### Exercise directions:
In the data below, find every line with the word "yellow" and copy it out.

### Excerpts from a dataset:

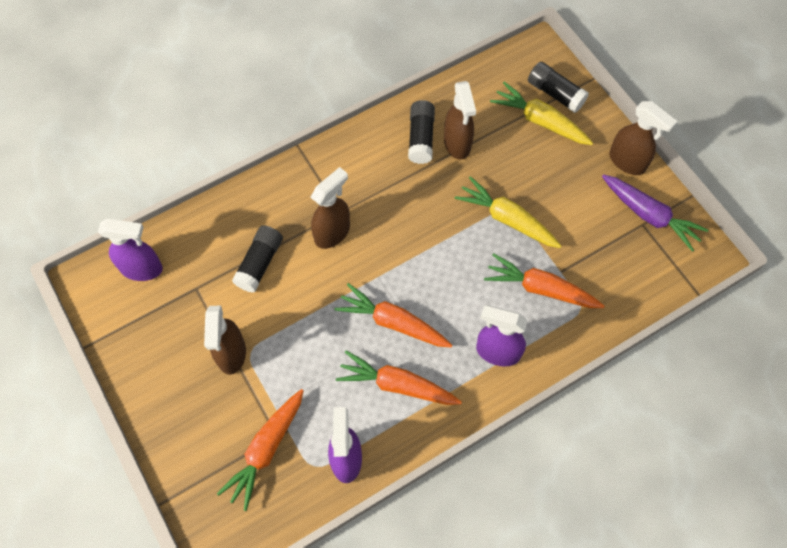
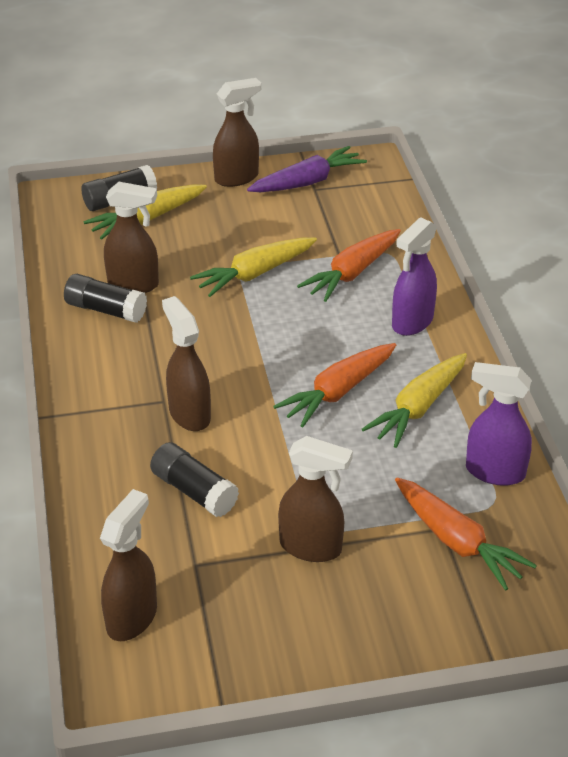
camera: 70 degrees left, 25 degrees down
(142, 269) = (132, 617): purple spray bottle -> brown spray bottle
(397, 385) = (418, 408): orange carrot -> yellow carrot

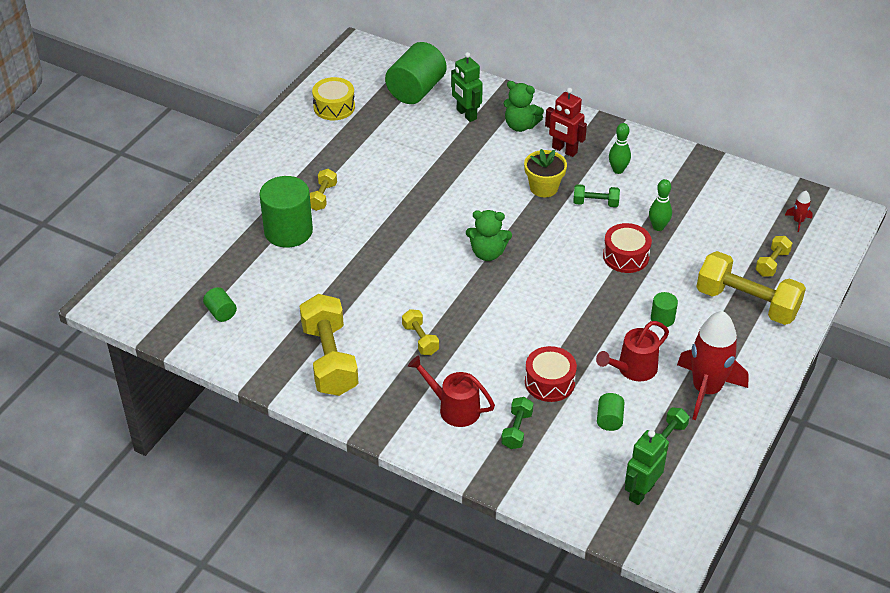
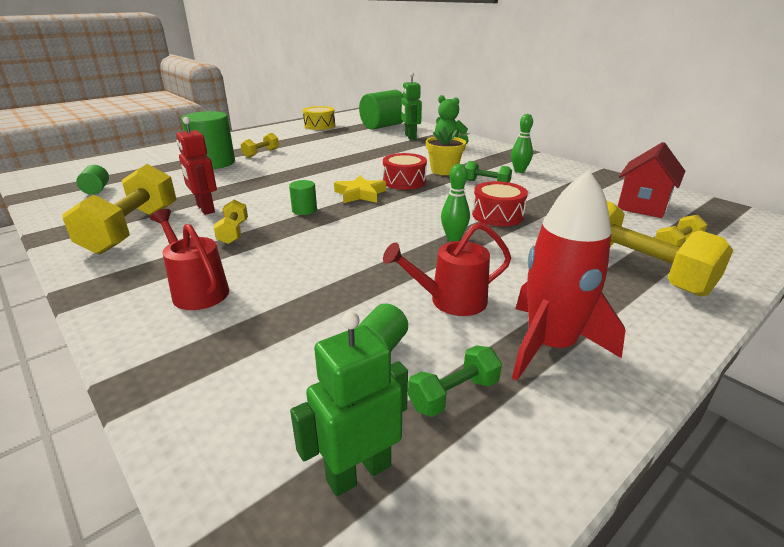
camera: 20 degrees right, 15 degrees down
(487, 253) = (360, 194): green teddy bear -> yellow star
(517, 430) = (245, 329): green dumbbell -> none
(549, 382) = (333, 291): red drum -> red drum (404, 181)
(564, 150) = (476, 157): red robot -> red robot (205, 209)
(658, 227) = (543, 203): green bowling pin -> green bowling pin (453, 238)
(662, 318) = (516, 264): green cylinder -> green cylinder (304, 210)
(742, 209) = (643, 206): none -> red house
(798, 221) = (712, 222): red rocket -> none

### Response to the task:
(397, 385) = (418, 408): orange carrot -> yellow carrot
(487, 253) = (360, 194): green teddy bear -> yellow star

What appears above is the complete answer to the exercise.